WORK REQUEST: The line containing "yellow brick B4:C4" and every line after it, through the end of the records below: repeat them exactly, nothing more.

----- DATASET RECORDS

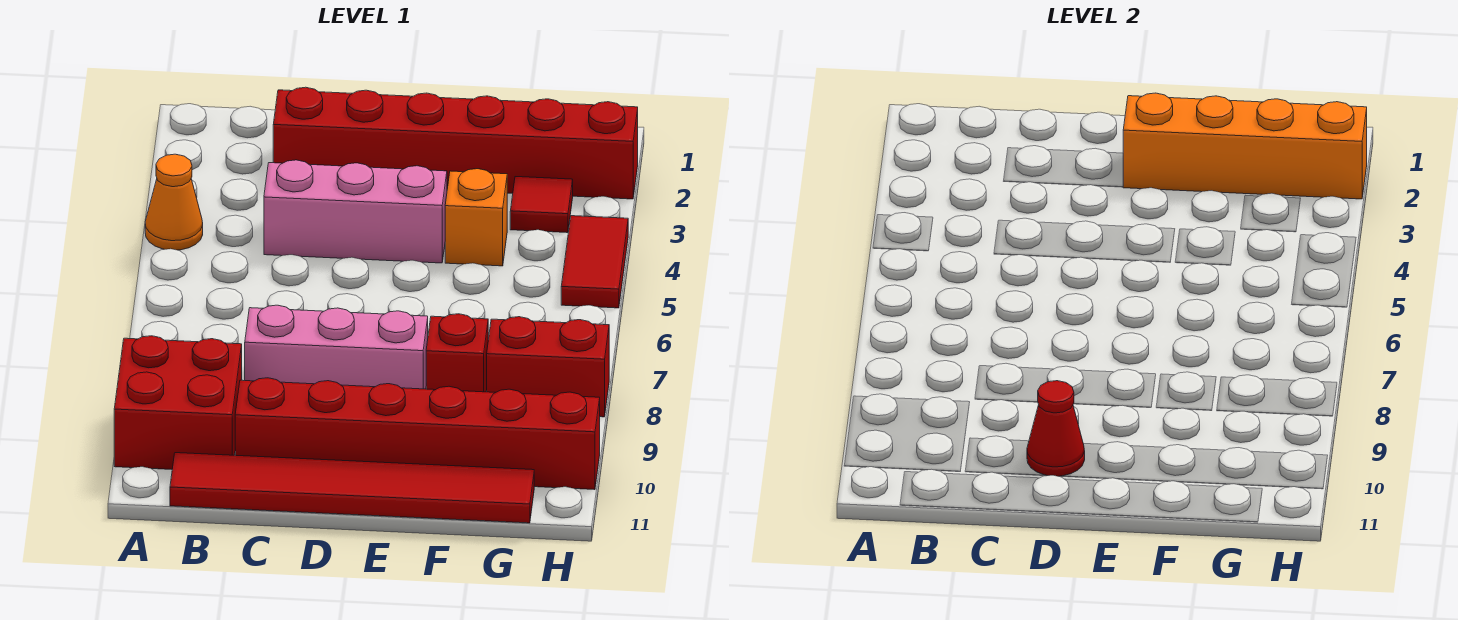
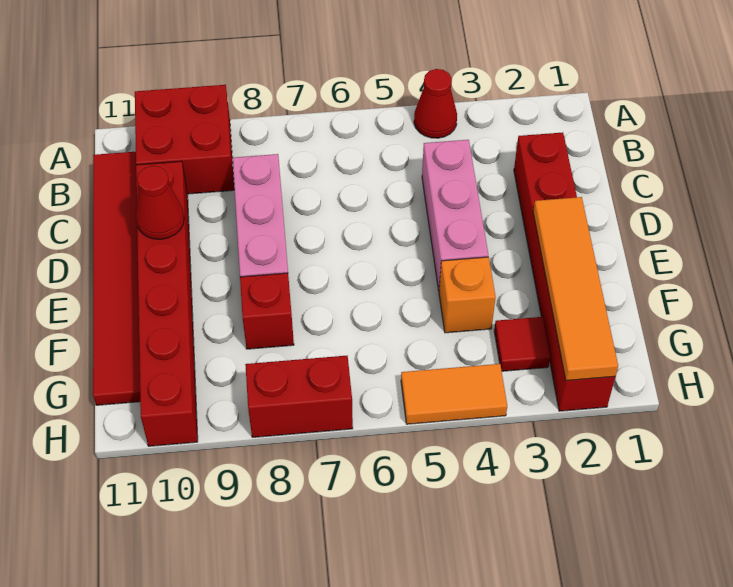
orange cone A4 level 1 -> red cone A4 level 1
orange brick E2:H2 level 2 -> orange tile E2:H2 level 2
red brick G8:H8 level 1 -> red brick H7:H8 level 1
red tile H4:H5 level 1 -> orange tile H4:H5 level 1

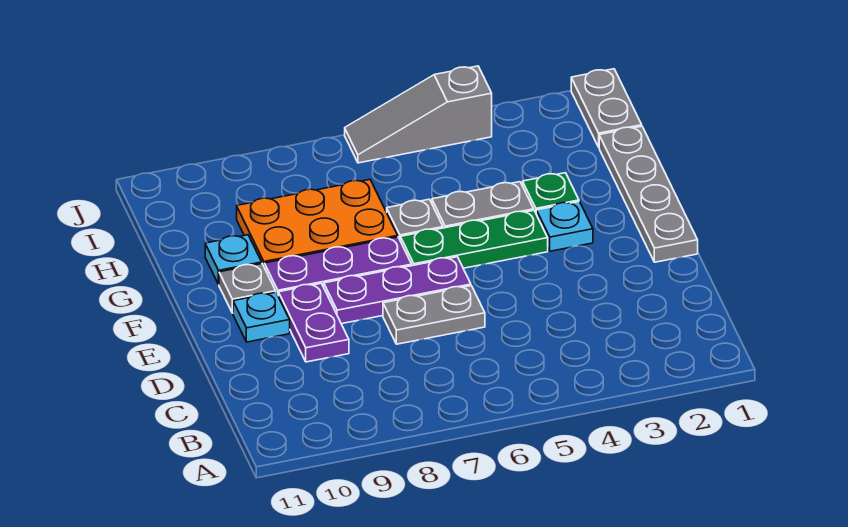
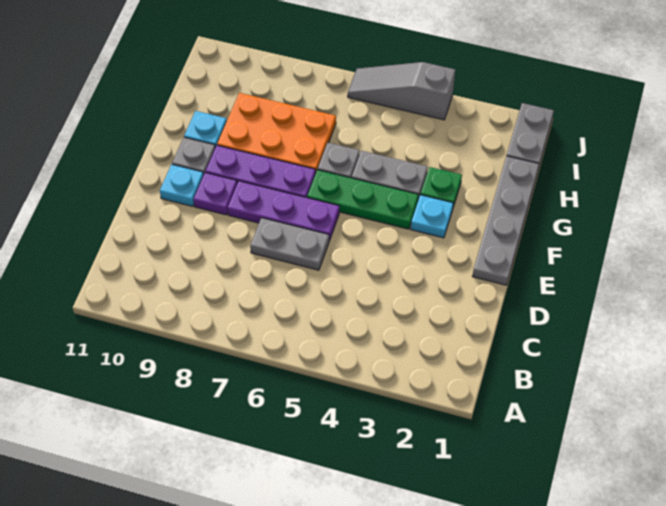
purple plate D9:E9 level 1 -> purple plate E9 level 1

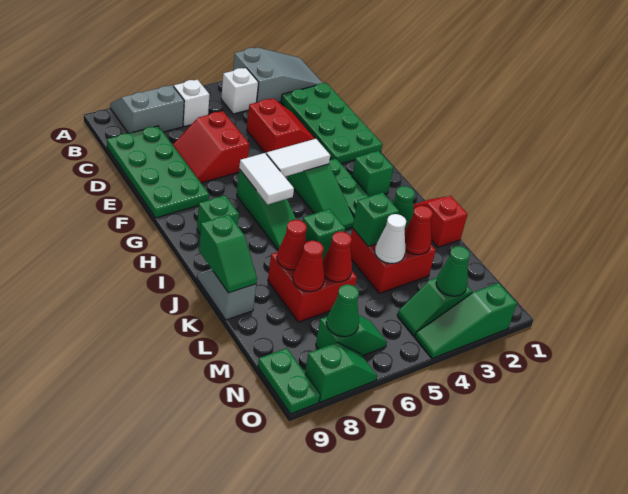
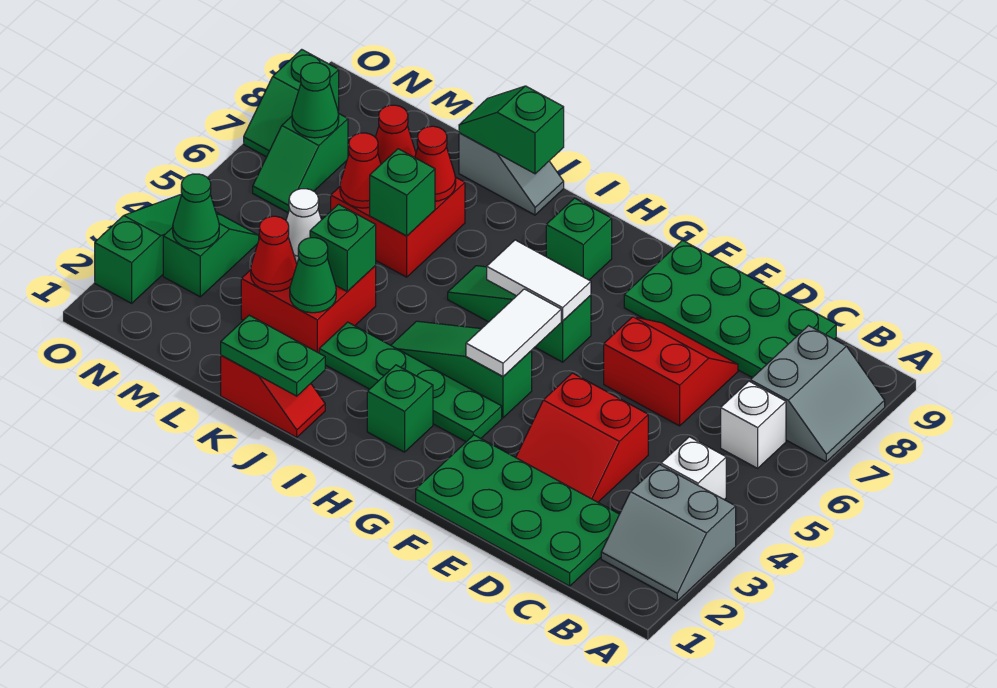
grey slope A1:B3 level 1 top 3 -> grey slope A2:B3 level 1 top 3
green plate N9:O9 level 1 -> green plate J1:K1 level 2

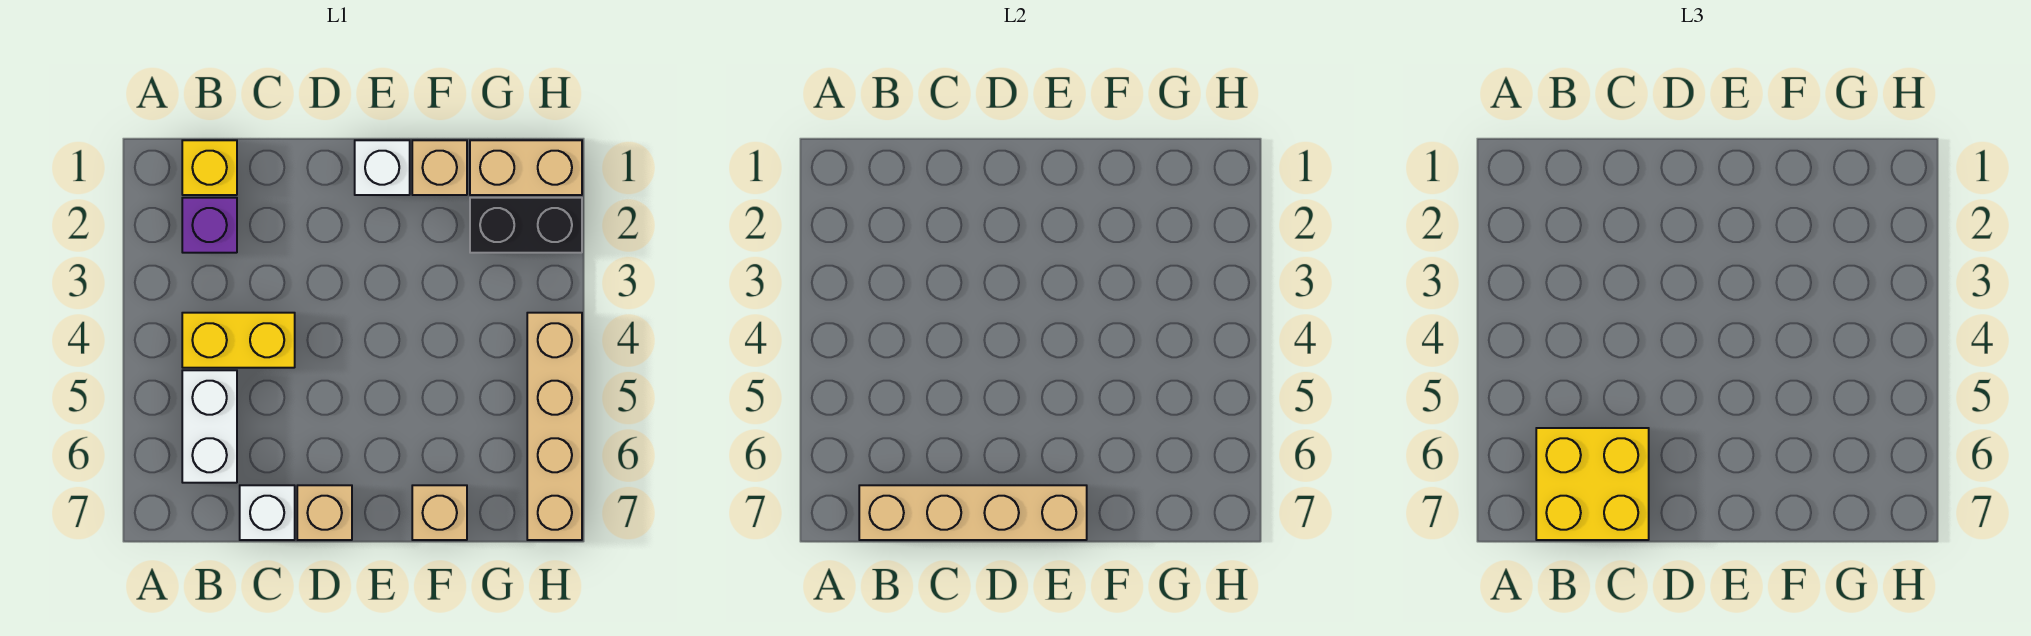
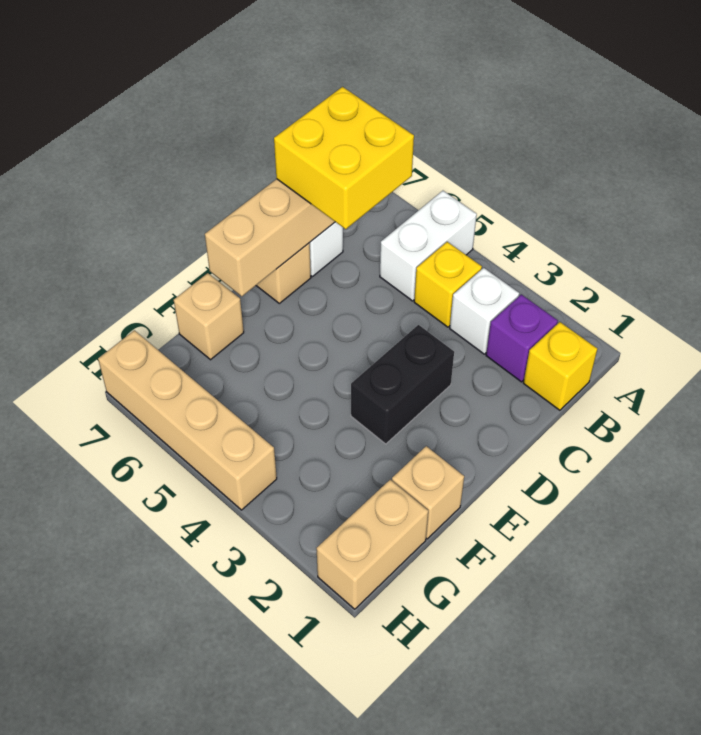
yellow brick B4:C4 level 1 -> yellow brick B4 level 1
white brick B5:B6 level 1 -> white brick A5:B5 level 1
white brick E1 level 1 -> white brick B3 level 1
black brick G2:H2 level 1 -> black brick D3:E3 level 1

----------

REPLY:
yellow brick B4:C4 level 1 -> yellow brick B4 level 1
white brick B5:B6 level 1 -> white brick A5:B5 level 1
white brick E1 level 1 -> white brick B3 level 1
black brick G2:H2 level 1 -> black brick D3:E3 level 1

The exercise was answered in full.